**EXERCISE**
Every entry below must be transcribed word for word, and the images must be left out.

++++ MATERIAL FOR THE TASK

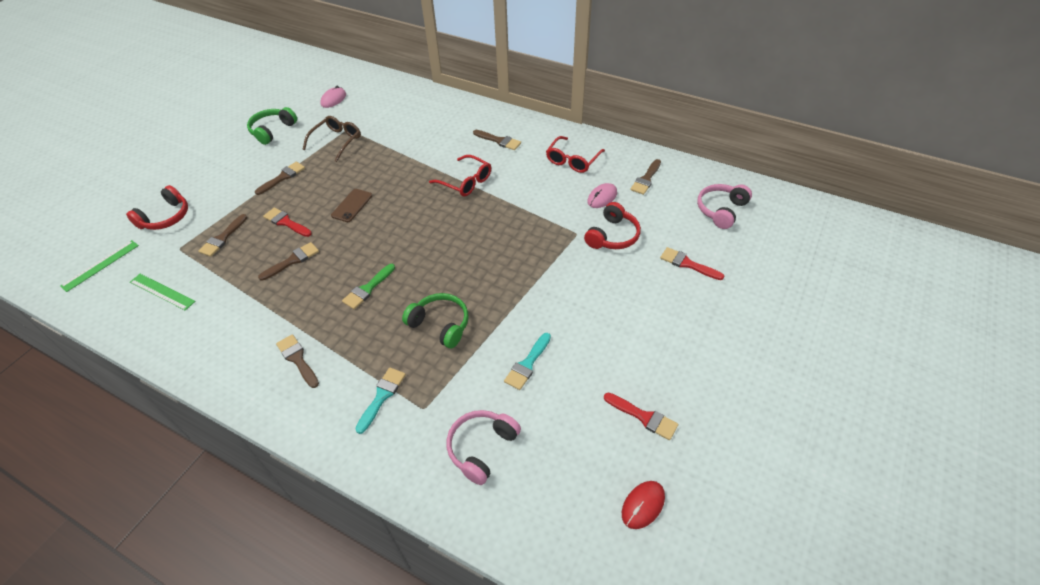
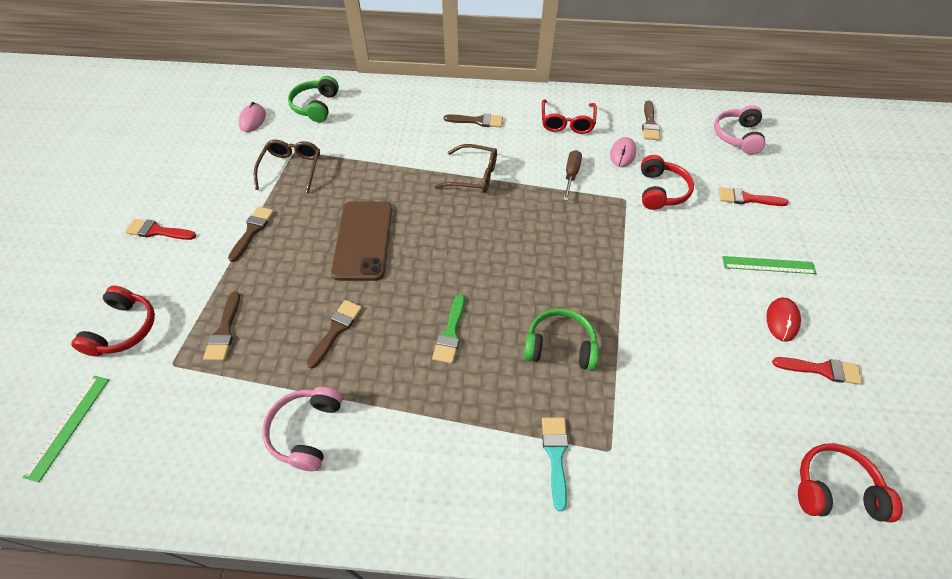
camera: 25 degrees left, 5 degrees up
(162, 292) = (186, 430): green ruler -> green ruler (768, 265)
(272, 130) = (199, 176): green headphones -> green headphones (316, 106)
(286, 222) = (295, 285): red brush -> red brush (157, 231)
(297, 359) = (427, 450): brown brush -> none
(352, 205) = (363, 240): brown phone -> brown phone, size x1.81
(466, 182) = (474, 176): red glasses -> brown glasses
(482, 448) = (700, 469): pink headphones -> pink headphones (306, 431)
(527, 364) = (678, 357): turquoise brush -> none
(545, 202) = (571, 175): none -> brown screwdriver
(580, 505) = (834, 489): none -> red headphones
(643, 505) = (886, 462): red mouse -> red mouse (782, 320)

++++++++

**SOLUTION TO THIS PROBLEM**
camera: 25 degrees left, 5 degrees up
(162, 292) = (186, 430): green ruler -> green ruler (768, 265)
(272, 130) = (199, 176): green headphones -> green headphones (316, 106)
(286, 222) = (295, 285): red brush -> red brush (157, 231)
(297, 359) = (427, 450): brown brush -> none
(352, 205) = (363, 240): brown phone -> brown phone, size x1.81
(466, 182) = (474, 176): red glasses -> brown glasses
(482, 448) = (700, 469): pink headphones -> pink headphones (306, 431)
(527, 364) = (678, 357): turquoise brush -> none
(545, 202) = (571, 175): none -> brown screwdriver
(580, 505) = (834, 489): none -> red headphones
(643, 505) = (886, 462): red mouse -> red mouse (782, 320)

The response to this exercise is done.